*** Begin section ***
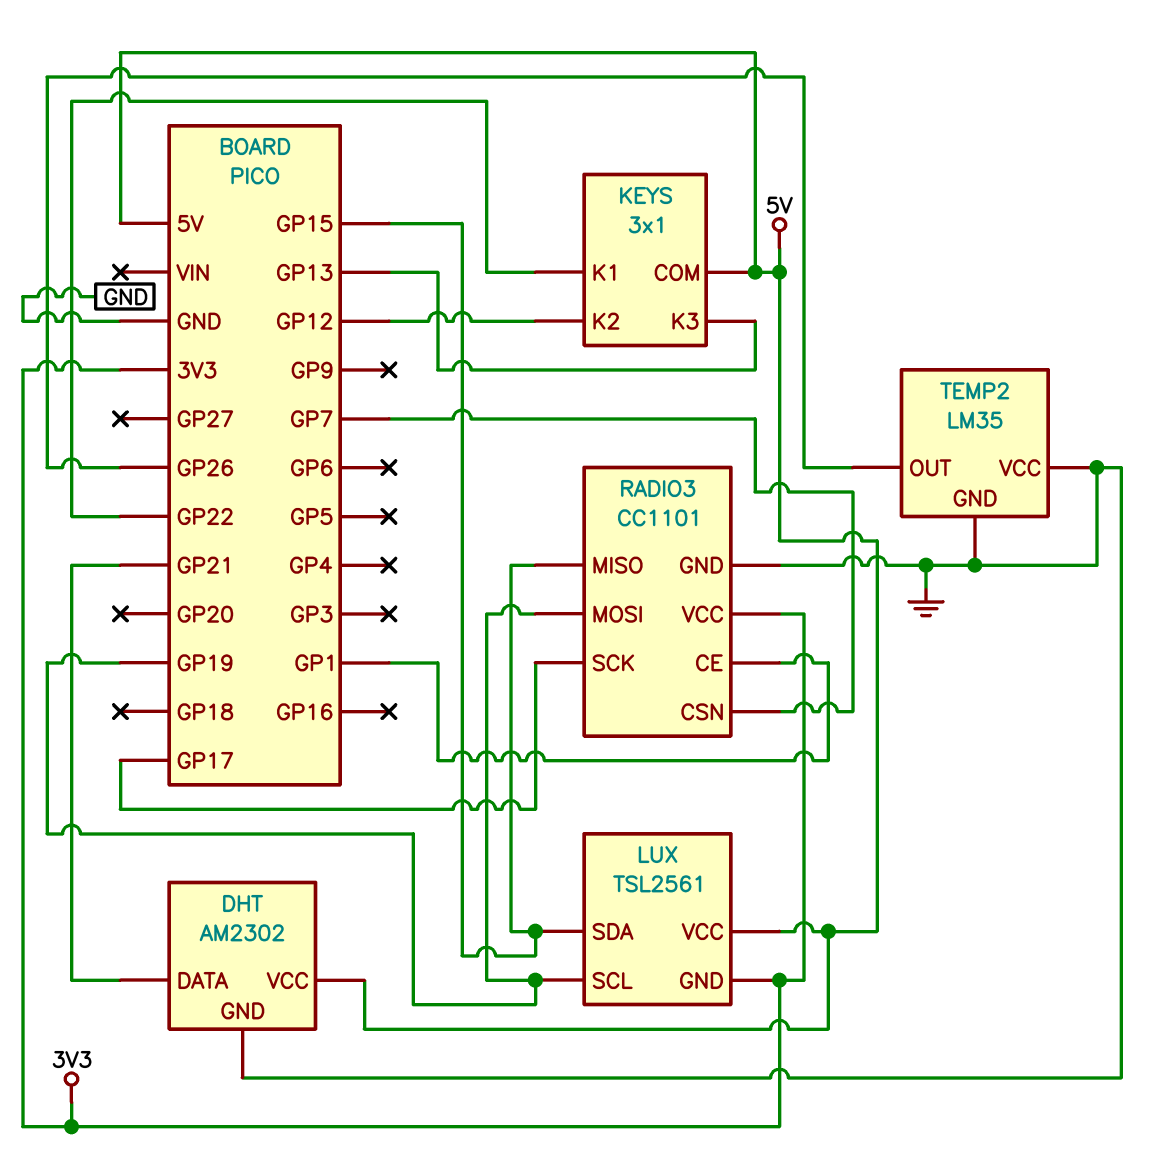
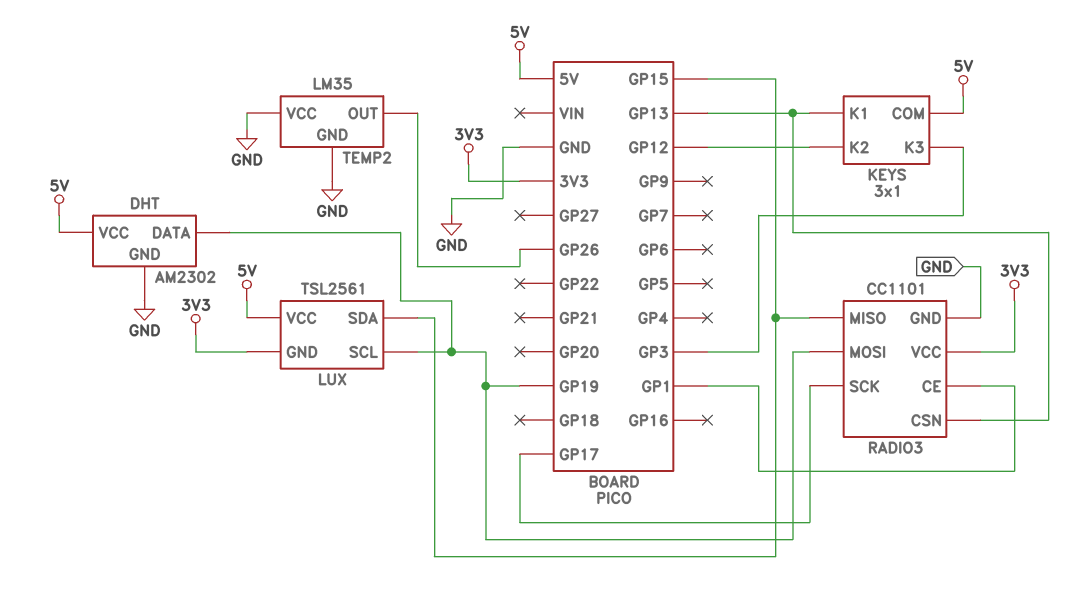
DHT pin DATA: GP21 -> GP19
KEYS pin K1: GP22 -> GP13
KEYS pin K3: GP13 -> GP3
RADIO3 pin CSN: GP7 -> GP13

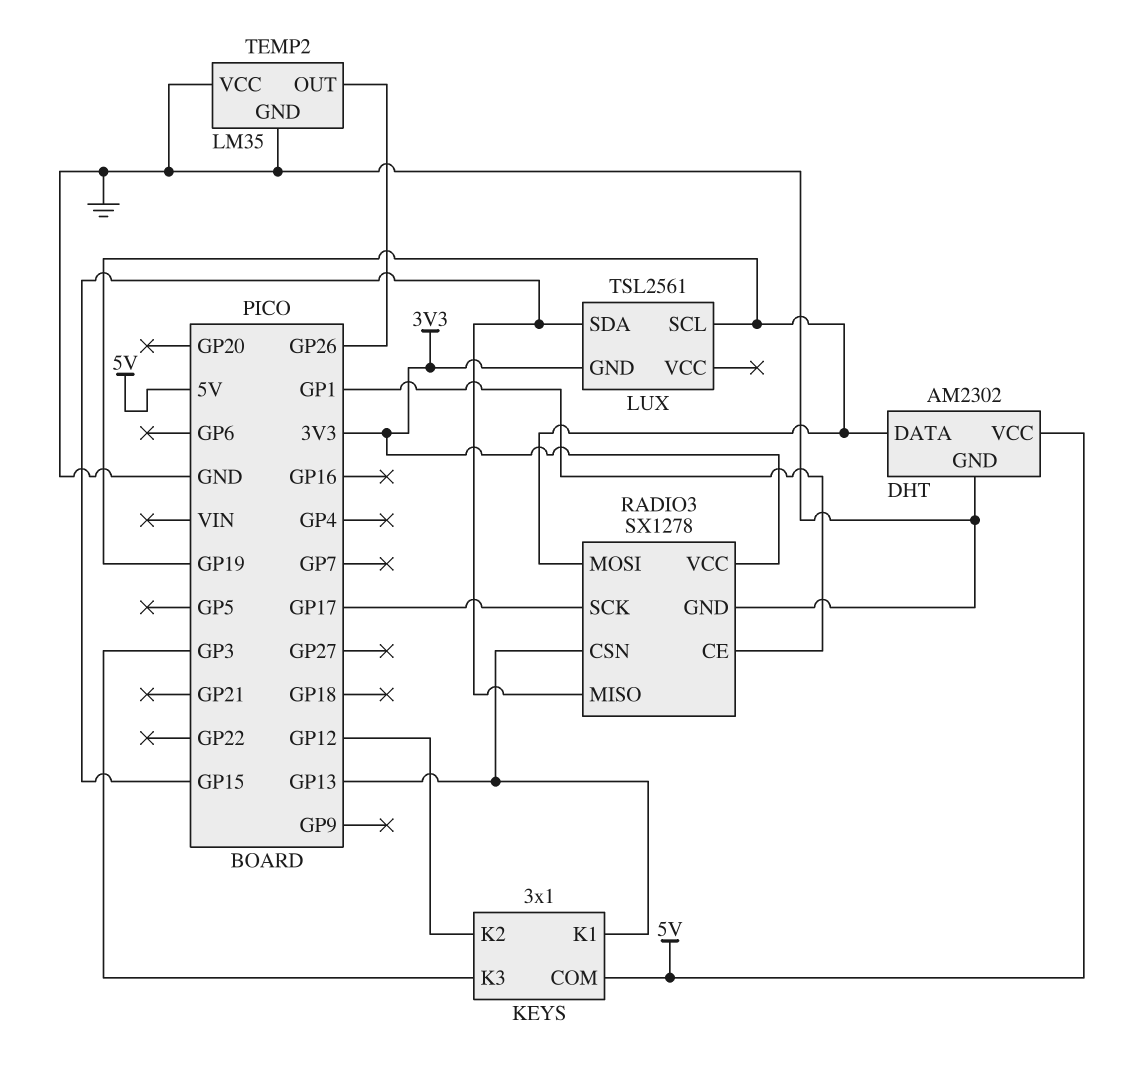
LUX pin VCC: 5V -> none
RADIO3: CC1101 -> SX1278

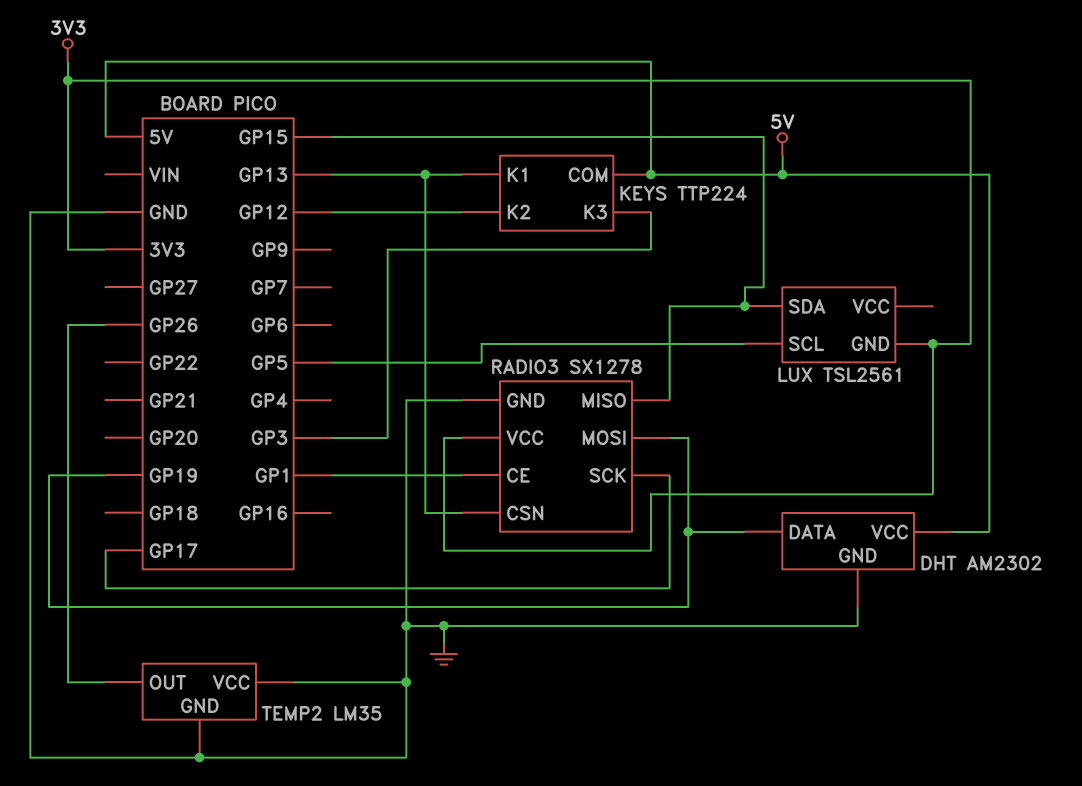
KEYS: 3x1 -> TTP224
LUX pin SCL: GP19 -> GP5

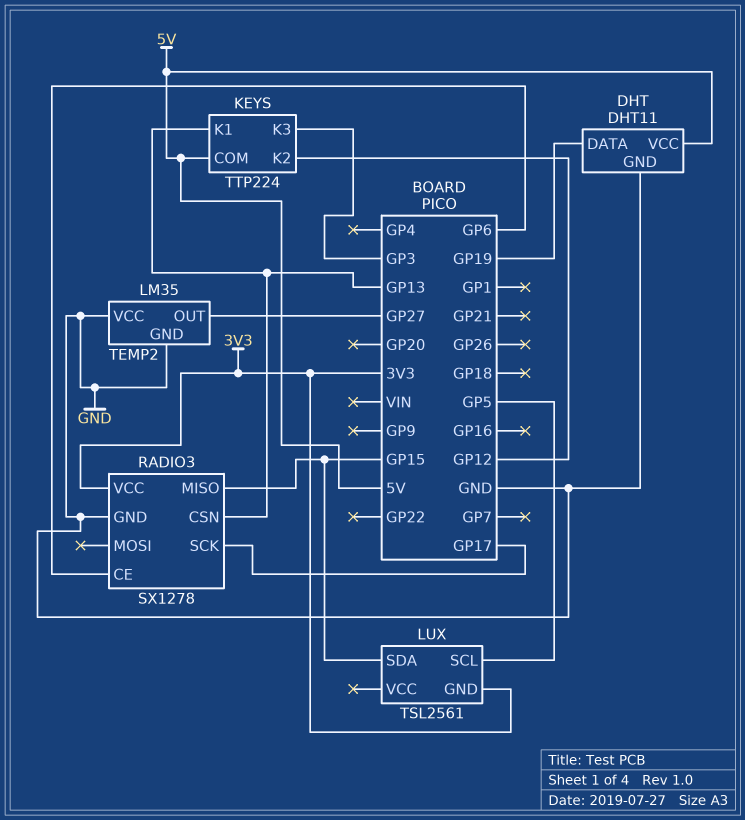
DHT: AM2302 -> DHT11
RADIO3 pin CE: GP1 -> GP6
RADIO3 pin MOSI: GP19 -> none
TEMP2 pin OUT: GP26 -> GP27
*** End section ***
*ABOUT THIS TASK*
In the listing, return each line containing the string "none".

*OUTPUT*
LUX pin VCC: 5V -> none
RADIO3 pin MOSI: GP19 -> none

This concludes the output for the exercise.